Material for this task START
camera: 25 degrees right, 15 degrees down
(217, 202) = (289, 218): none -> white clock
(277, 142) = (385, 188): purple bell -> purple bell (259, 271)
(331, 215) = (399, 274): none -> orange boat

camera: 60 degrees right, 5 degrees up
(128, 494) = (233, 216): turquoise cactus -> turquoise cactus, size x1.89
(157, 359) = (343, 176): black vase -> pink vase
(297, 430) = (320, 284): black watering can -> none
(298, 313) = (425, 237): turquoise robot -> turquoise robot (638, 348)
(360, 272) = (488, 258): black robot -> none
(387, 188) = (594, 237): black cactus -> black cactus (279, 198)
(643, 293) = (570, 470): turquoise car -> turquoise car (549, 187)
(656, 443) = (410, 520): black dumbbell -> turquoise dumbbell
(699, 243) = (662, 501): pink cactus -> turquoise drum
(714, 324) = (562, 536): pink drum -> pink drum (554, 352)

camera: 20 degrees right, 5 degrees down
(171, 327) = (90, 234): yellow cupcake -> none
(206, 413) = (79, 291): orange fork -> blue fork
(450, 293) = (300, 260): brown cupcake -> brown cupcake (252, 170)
Material for this task END
[Requirement]:
Sift the data above for lines with "degrees", then copy each one.

[Answer to the exercise]:
camera: 25 degrees right, 15 degrees down
camera: 60 degrees right, 5 degrees up
camera: 20 degrees right, 5 degrees down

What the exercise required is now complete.